#### [WHAT THE TASK REQUIRES]
When you write out the listing below, keep each word exactly as it stands and drop the pictures.

#### [GIVEN INFORMATION]
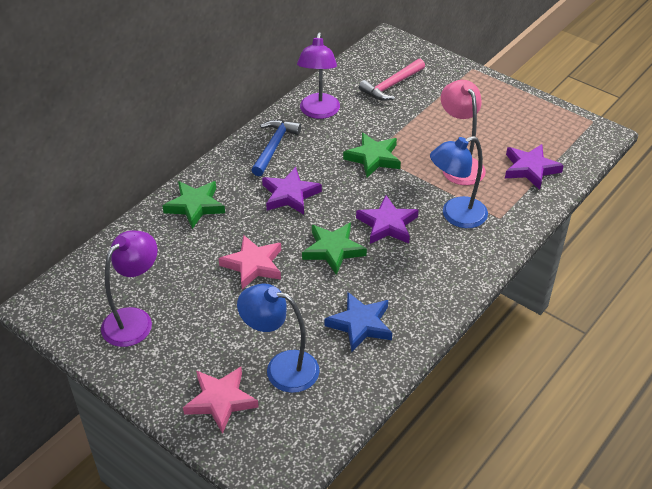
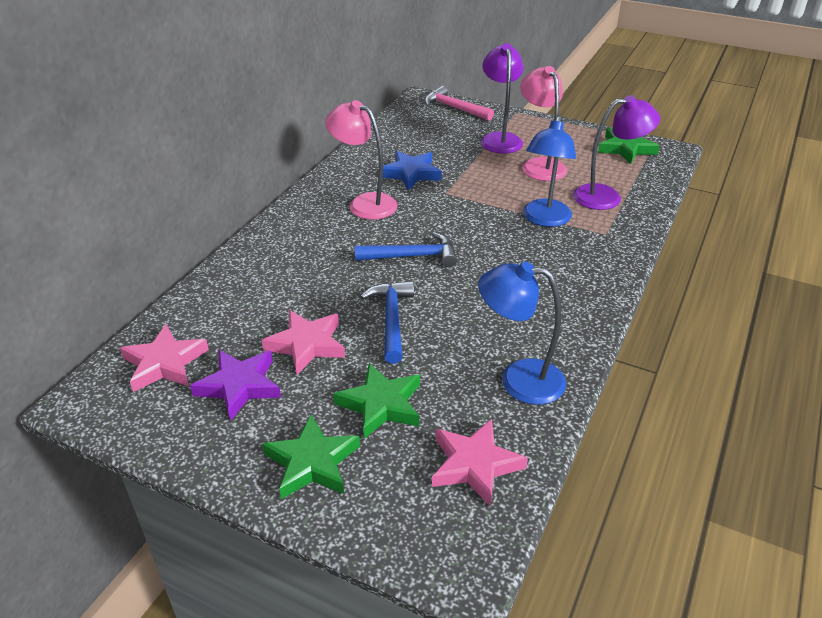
blue hammer: 1 -> 2
pink lamp: 1 -> 2
pink star: 2 -> 3
purple star: 3 -> 1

#### [WRITTEN ANSWER]
blue hammer: 1 -> 2
pink lamp: 1 -> 2
pink star: 2 -> 3
purple star: 3 -> 1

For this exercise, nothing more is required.